Task instructions :: Reproduce every line below exactly as written; do not include the images.

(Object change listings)
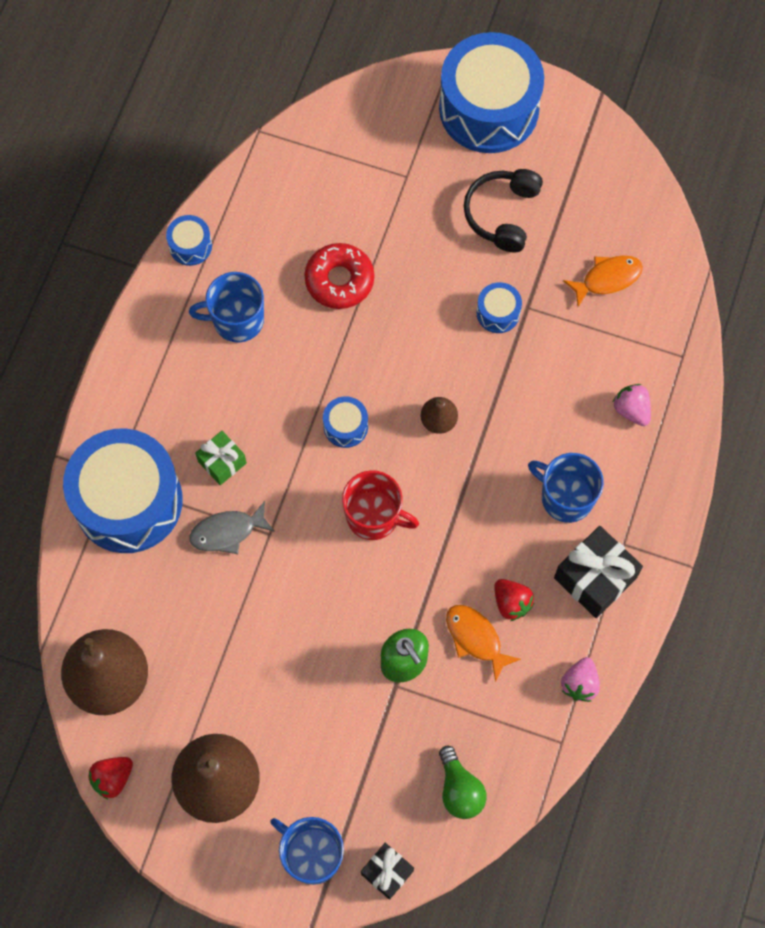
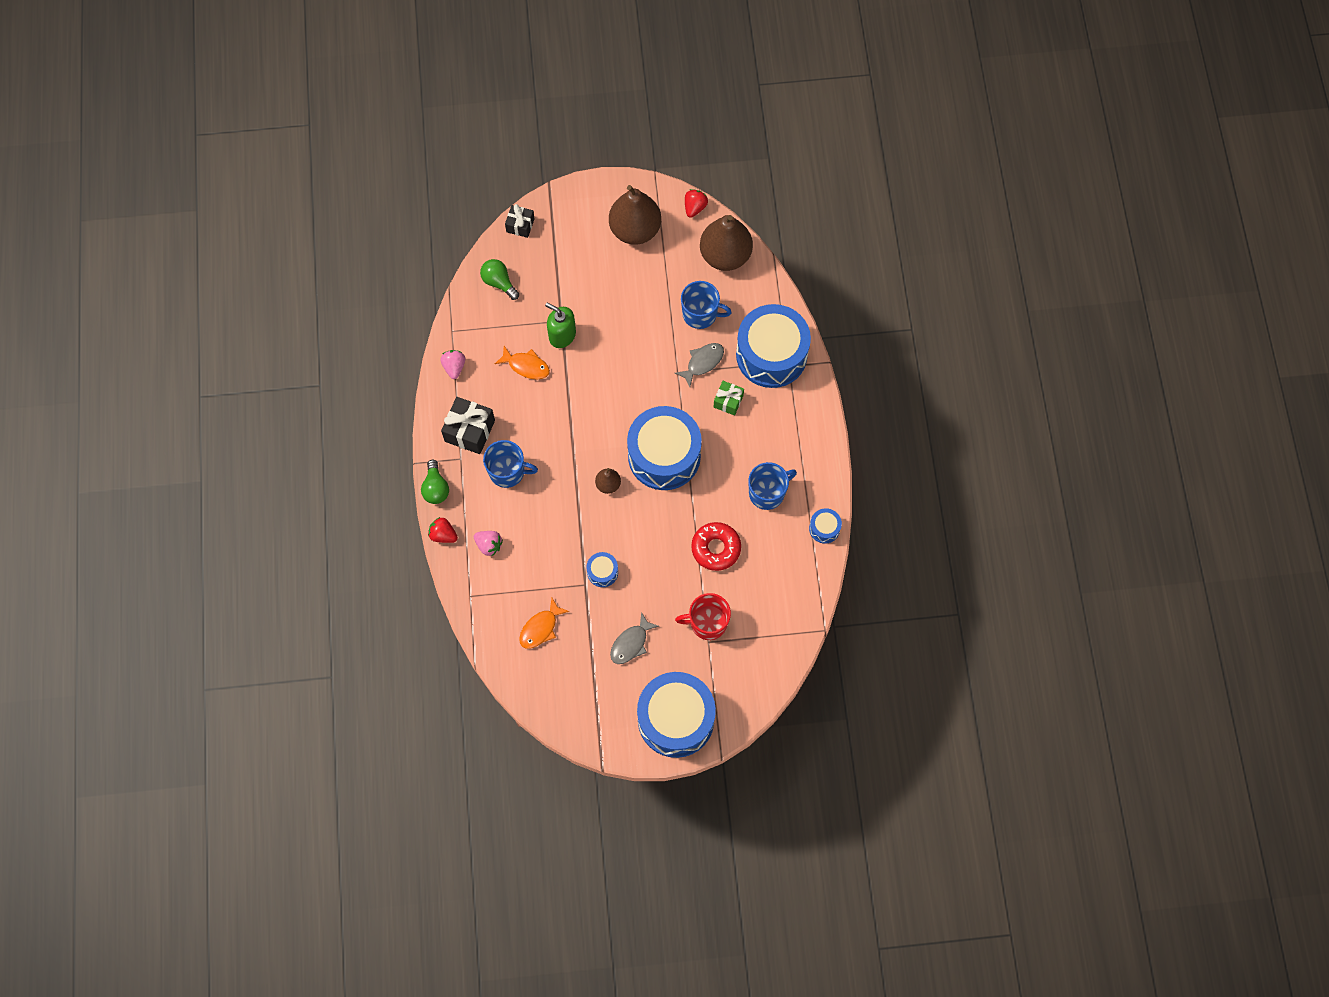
camera: 155 degrees right, 0 degrees up
(312, 854) = (565, 216): blue mug -> blue mug (700, 314)
(345, 426) = (664, 456): blue drum -> blue drum, size x2.39
(374, 516) = (620, 409): red mug -> red mug (707, 623)
(502, 214) = (631, 643): black headphones -> grey fish
(511, 603) = (514, 395): red strawberry -> red strawberry (443, 535)
(673, 517) = (436, 488): none -> green light bulb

Response area ::
camera: 155 degrees right, 0 degrees up
(312, 854) = (565, 216): blue mug -> blue mug (700, 314)
(345, 426) = (664, 456): blue drum -> blue drum, size x2.39
(374, 516) = (620, 409): red mug -> red mug (707, 623)
(502, 214) = (631, 643): black headphones -> grey fish
(511, 603) = (514, 395): red strawberry -> red strawberry (443, 535)
(673, 517) = (436, 488): none -> green light bulb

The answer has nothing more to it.